PROBLEM TO SOLVE – Below are records; count the lines that hold the string "diode" and give only the count.

RECORDS FOR PROCESSING –
──────────────────────────────

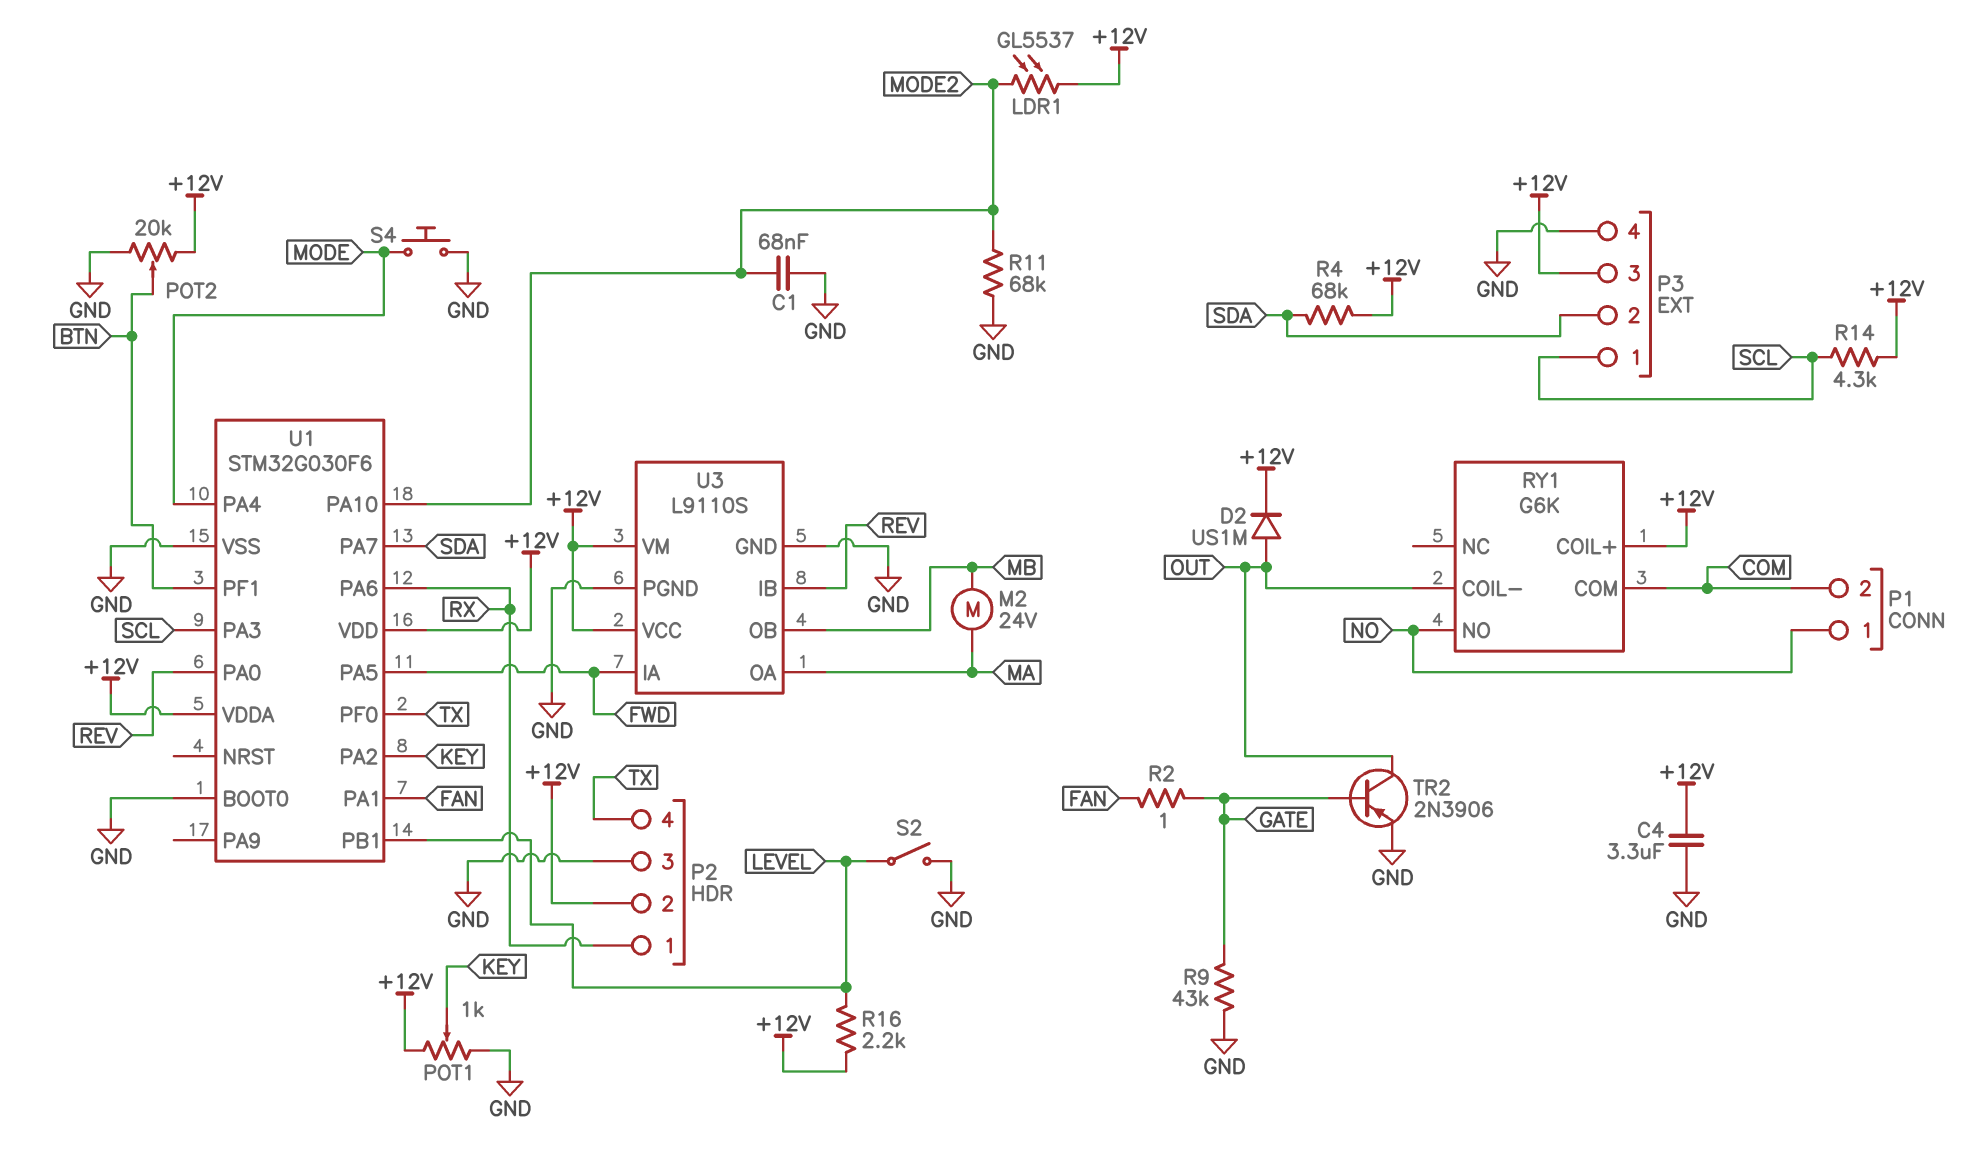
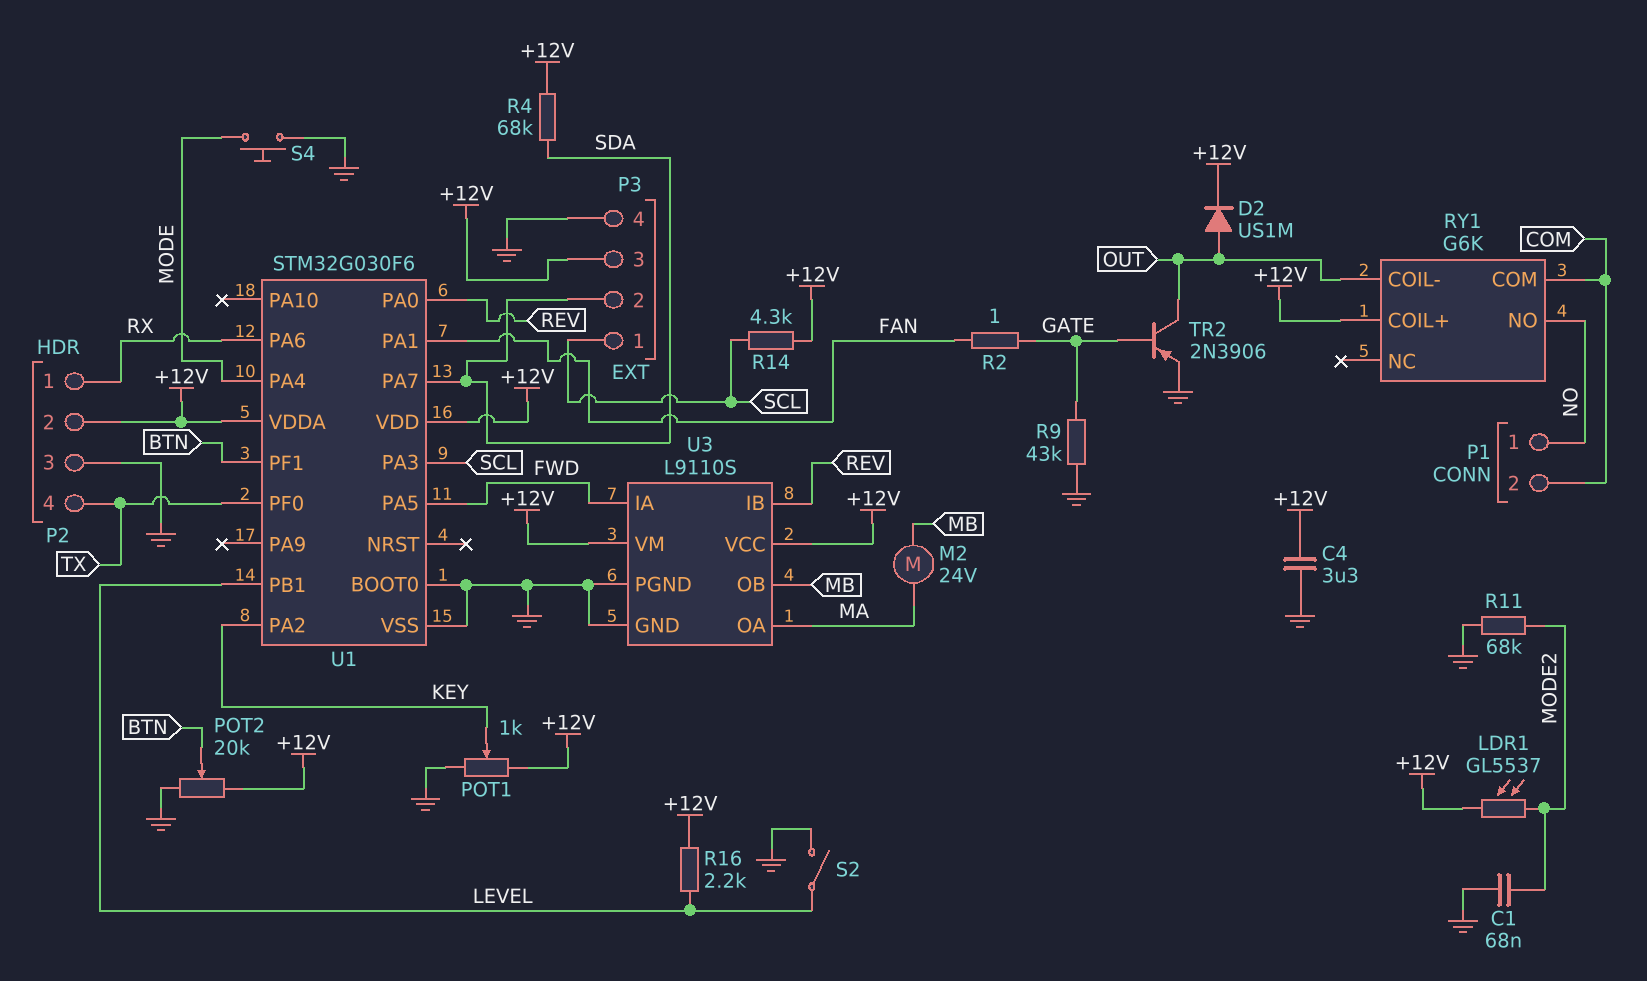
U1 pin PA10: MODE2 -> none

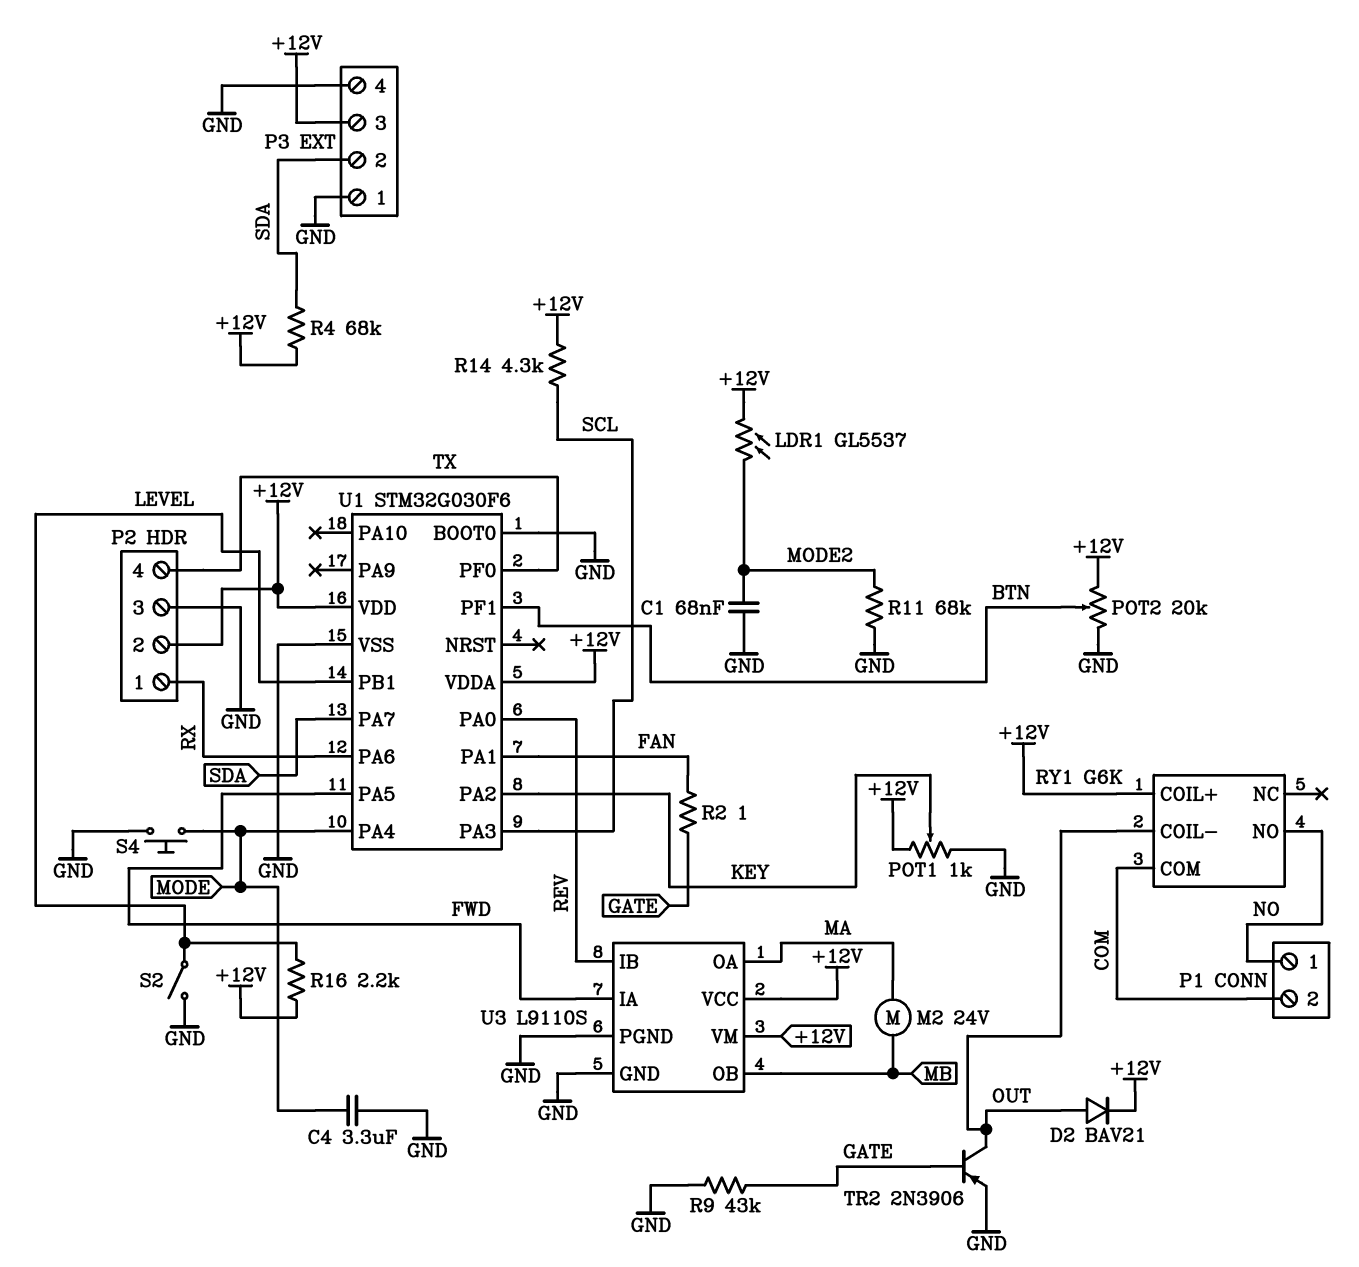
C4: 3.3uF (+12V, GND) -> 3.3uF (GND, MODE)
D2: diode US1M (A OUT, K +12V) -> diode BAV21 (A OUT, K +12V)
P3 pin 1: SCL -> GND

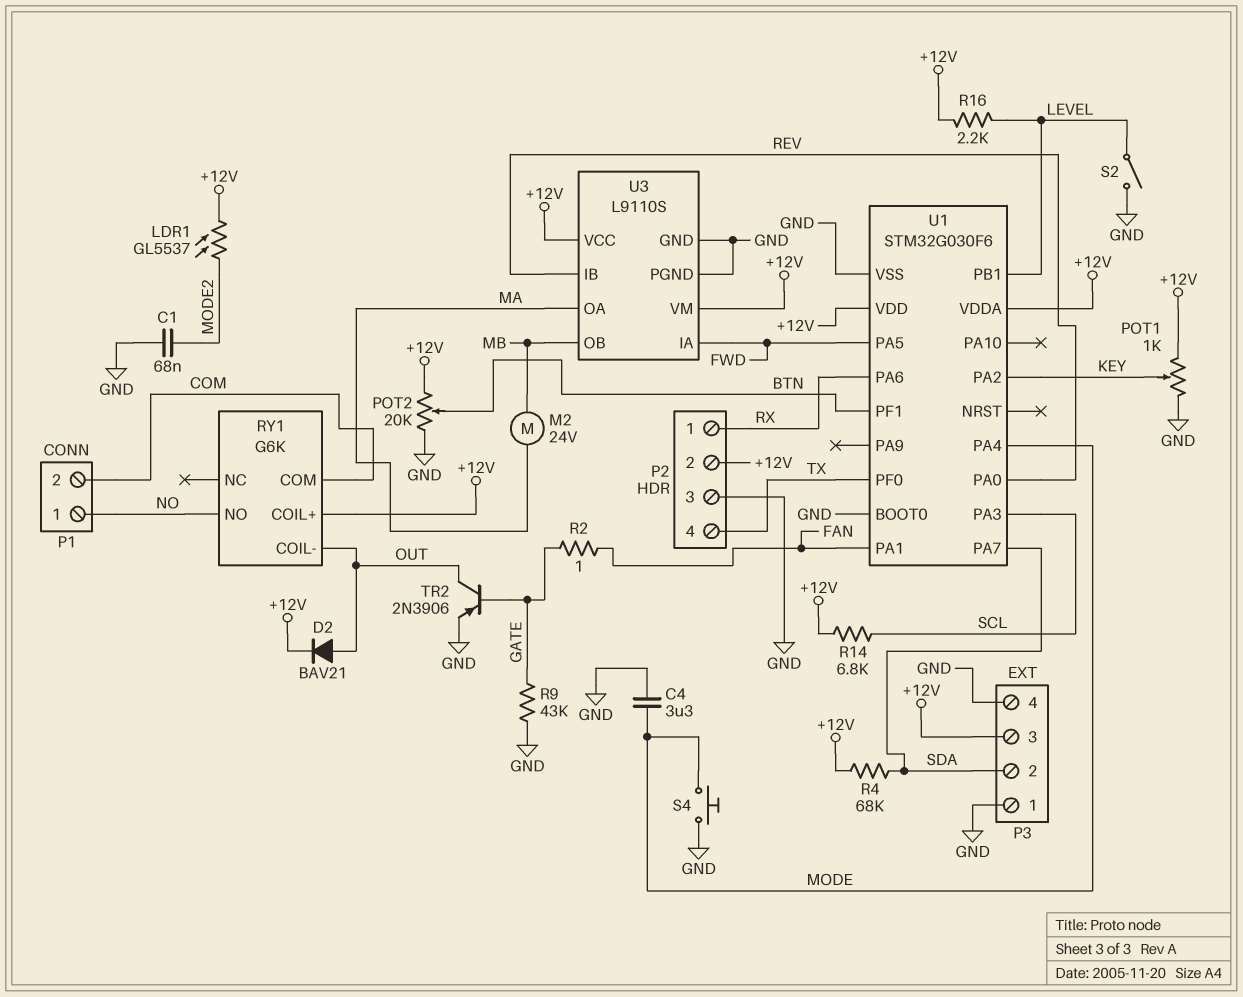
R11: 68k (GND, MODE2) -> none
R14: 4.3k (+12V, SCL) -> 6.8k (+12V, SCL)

──────────────────────────────

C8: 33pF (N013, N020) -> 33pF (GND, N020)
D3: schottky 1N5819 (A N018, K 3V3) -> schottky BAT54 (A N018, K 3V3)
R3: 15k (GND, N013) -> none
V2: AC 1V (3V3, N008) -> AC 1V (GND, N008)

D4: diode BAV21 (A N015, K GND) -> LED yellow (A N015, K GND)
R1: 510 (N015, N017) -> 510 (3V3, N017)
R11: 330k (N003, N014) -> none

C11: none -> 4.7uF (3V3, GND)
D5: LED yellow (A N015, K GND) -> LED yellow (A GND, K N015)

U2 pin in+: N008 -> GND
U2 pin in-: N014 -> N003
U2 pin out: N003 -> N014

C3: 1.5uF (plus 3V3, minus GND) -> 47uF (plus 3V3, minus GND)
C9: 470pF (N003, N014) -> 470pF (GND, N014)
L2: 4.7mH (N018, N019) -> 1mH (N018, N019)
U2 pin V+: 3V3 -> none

──────────────────────────────

YOUR SOLUTION – 2